→ Data for analysis:
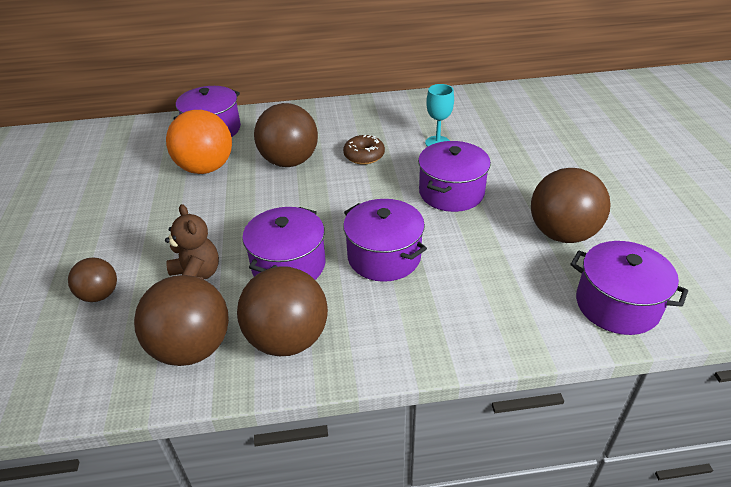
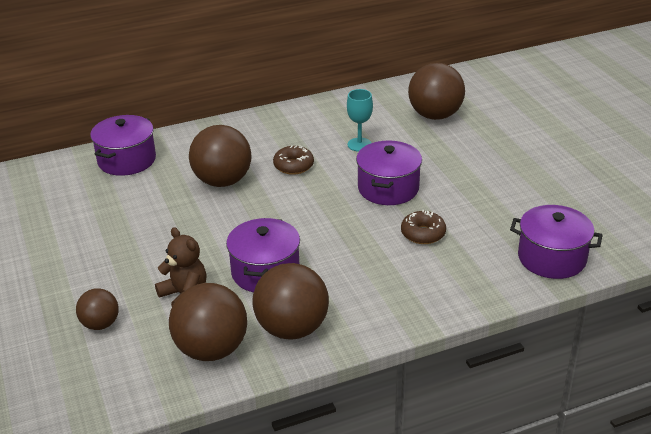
camera: 15 degrees left, 5 degrees down
(206, 168) = (140, 199): orange ball -> none
(384, 256) = (348, 251): purple pot -> none
(472, 249) = (423, 234): none -> brown donut
(562, 234) = (495, 209): brown ball -> brown ball (435, 115)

→ Task to carry out: Would you write each entry out again exactly, omitting the images?

→ Result of the task:
camera: 15 degrees left, 5 degrees down
(206, 168) = (140, 199): orange ball -> none
(384, 256) = (348, 251): purple pot -> none
(472, 249) = (423, 234): none -> brown donut
(562, 234) = (495, 209): brown ball -> brown ball (435, 115)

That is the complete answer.